§ The data:
▼

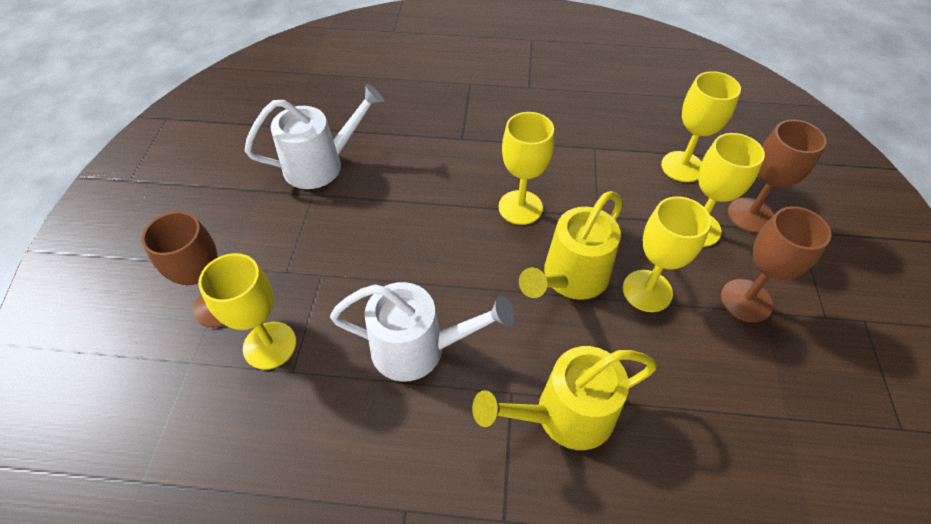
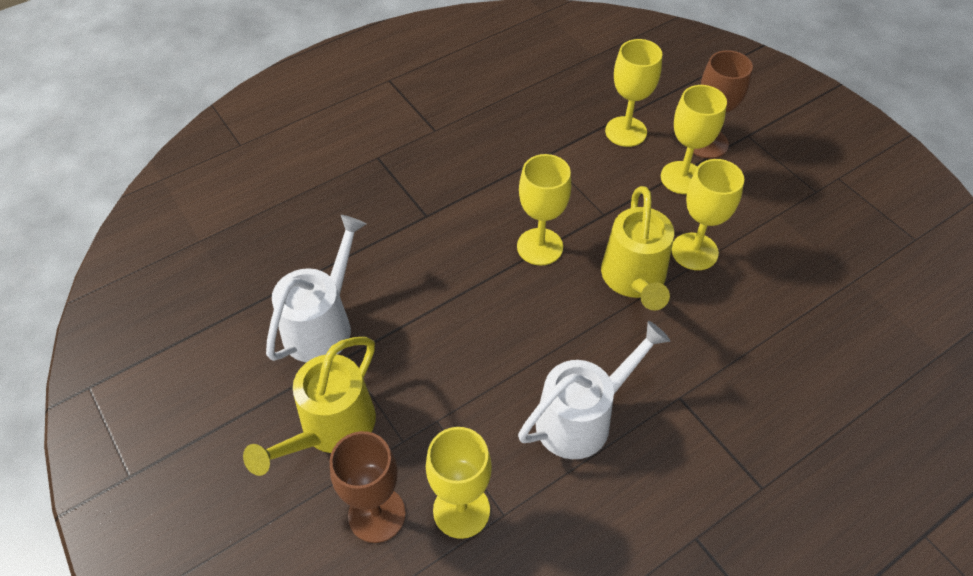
camera: 40 degrees left, 0 degrees up
(564, 416) = (729, 386): yellow watering can -> yellow watering can (330, 429)
(746, 300) = (761, 213): brown goblet -> none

▲

§ How to complete this task: Omit every picture while copying the listing above exactly.

§ Answer to this exercise:
camera: 40 degrees left, 0 degrees up
(564, 416) = (729, 386): yellow watering can -> yellow watering can (330, 429)
(746, 300) = (761, 213): brown goblet -> none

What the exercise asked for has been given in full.